*** Opening Data shown ***

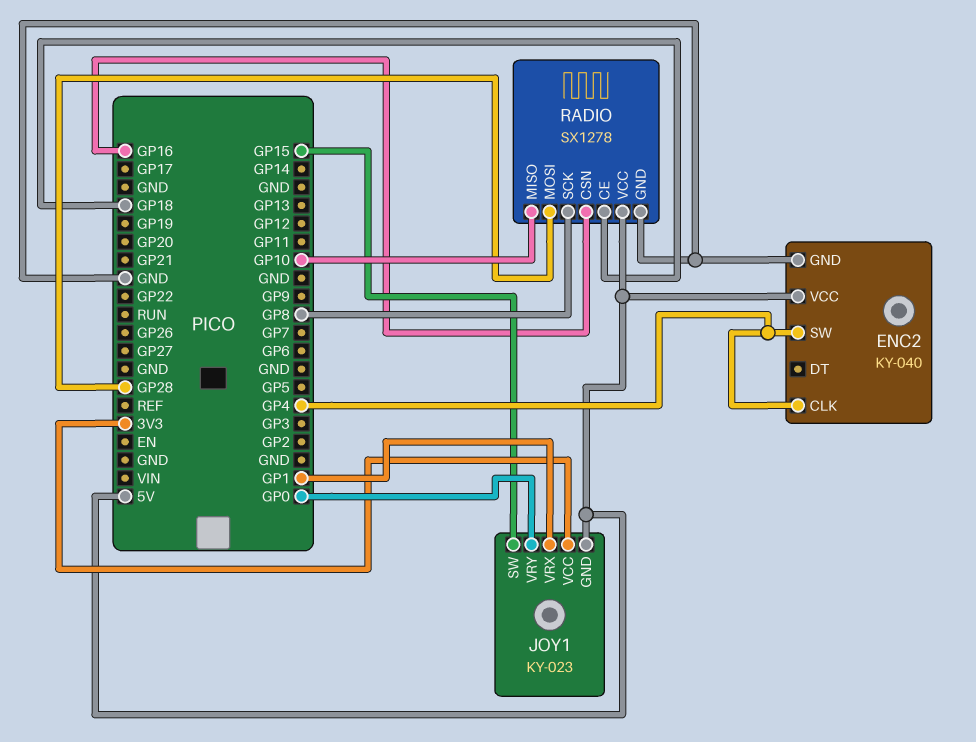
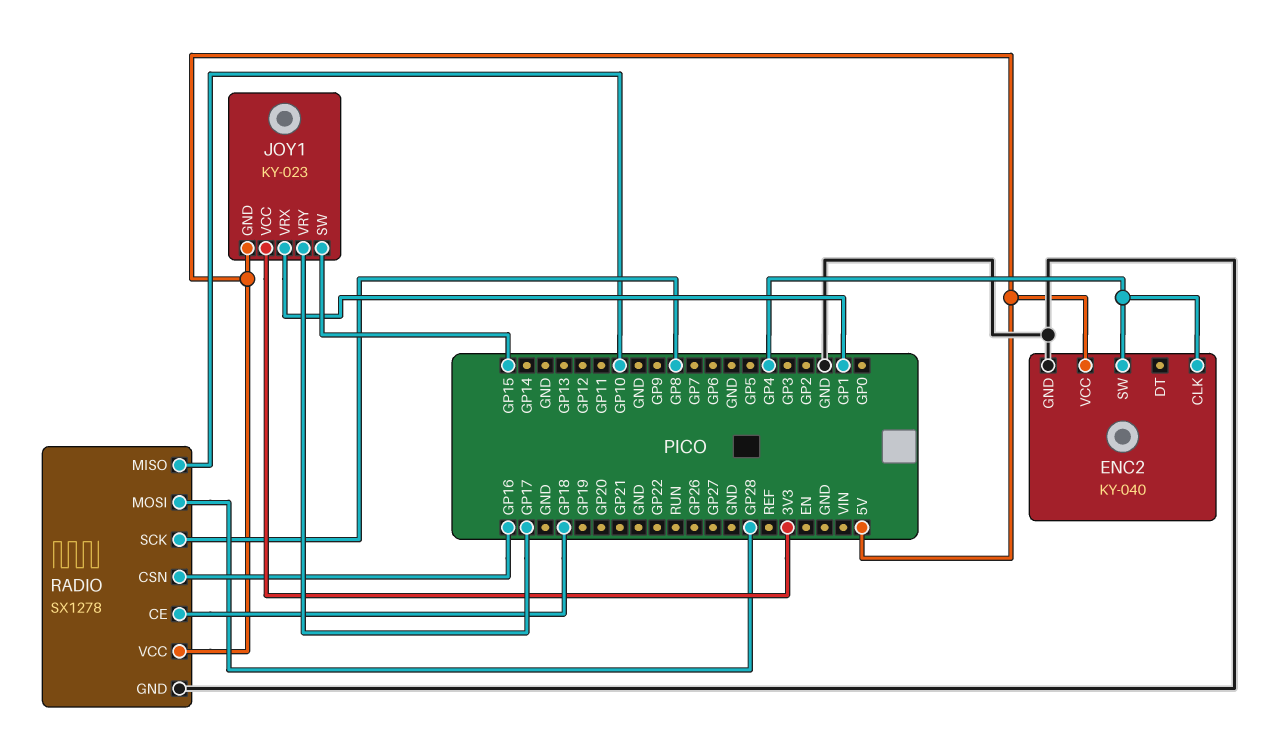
JOY1 pin VRY: GP0 -> GP17

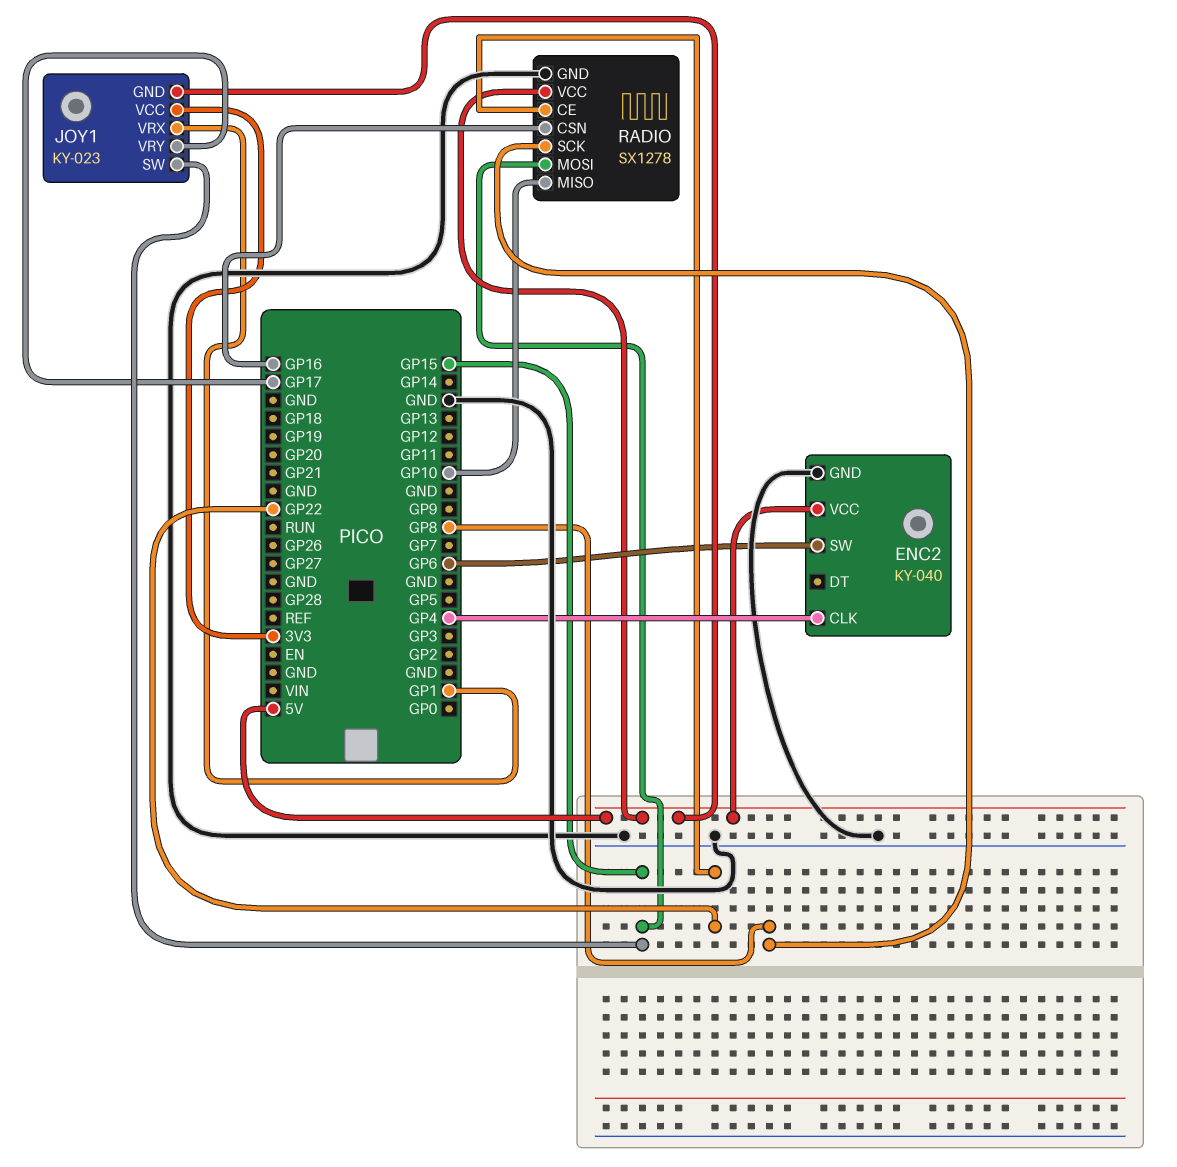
ENC2 pin SW: GP4 -> GP6
RADIO pin CE: GP18 -> GP22
RADIO pin MOSI: GP28 -> GP15

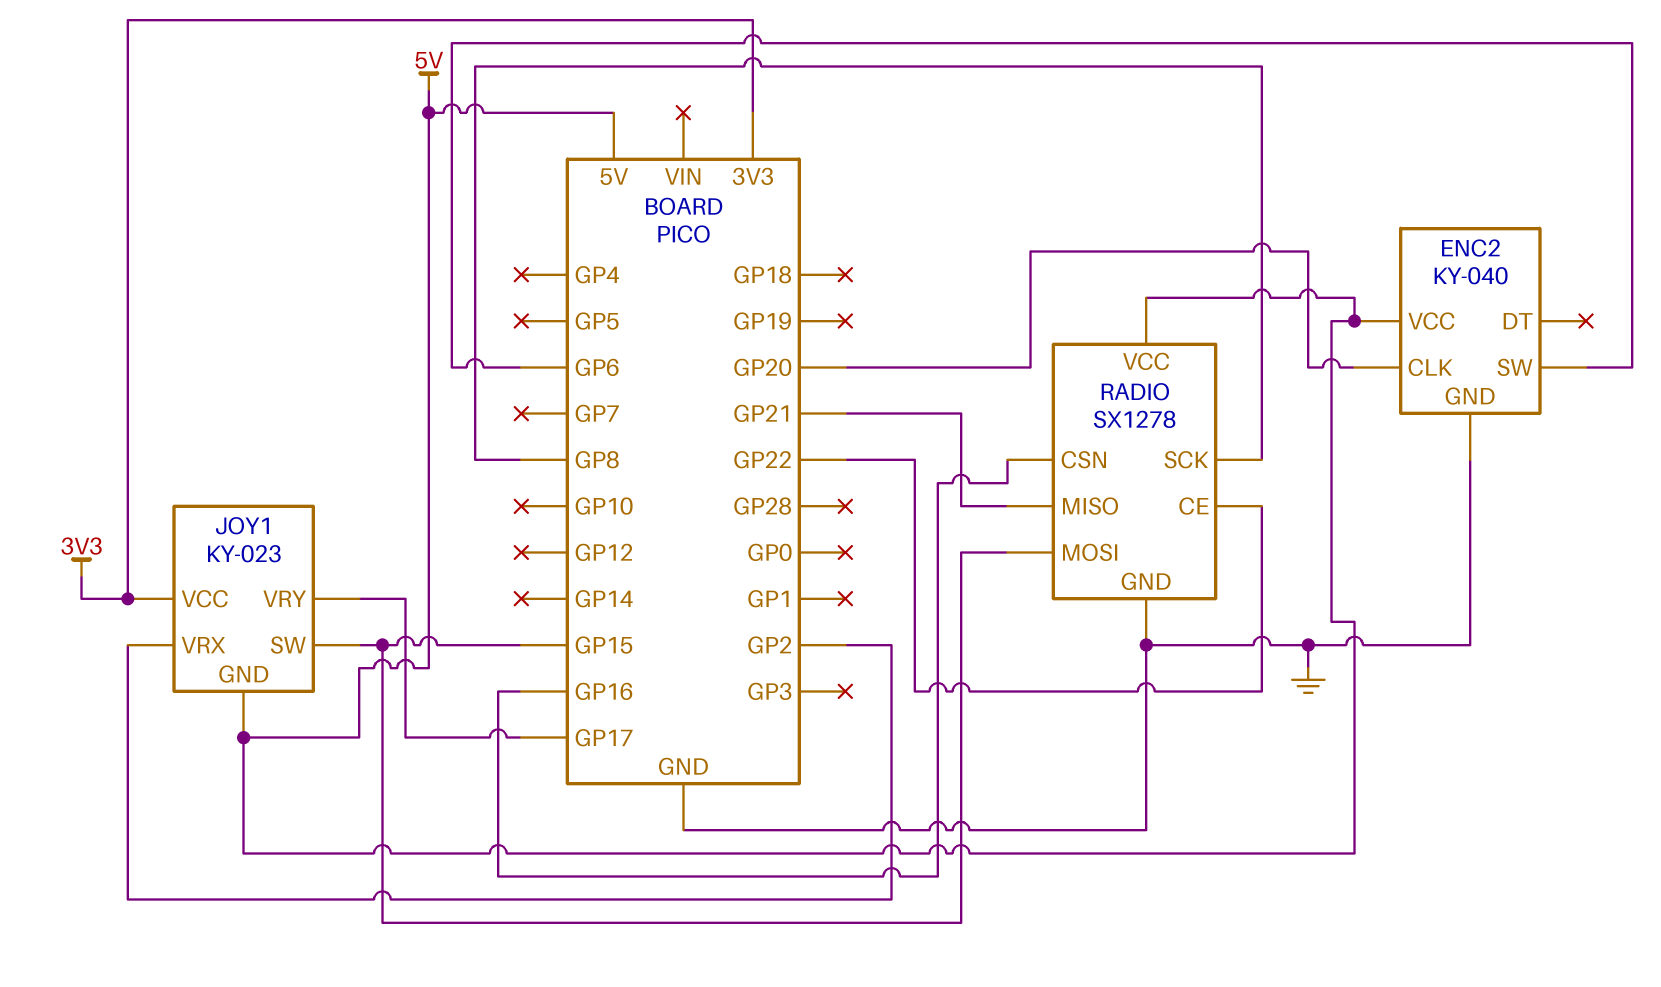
ENC2 pin CLK: GP4 -> GP20
JOY1 pin VRX: GP1 -> GP2
RADIO pin MISO: GP10 -> GP21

*** Closing Data shown ***

• **Assignment**:
Skipping the pictures, transcribe each line above exactly as it appears.

• **Answer area**:
JOY1 pin VRY: GP0 -> GP17

ENC2 pin SW: GP4 -> GP6
RADIO pin CE: GP18 -> GP22
RADIO pin MOSI: GP28 -> GP15

ENC2 pin CLK: GP4 -> GP20
JOY1 pin VRX: GP1 -> GP2
RADIO pin MISO: GP10 -> GP21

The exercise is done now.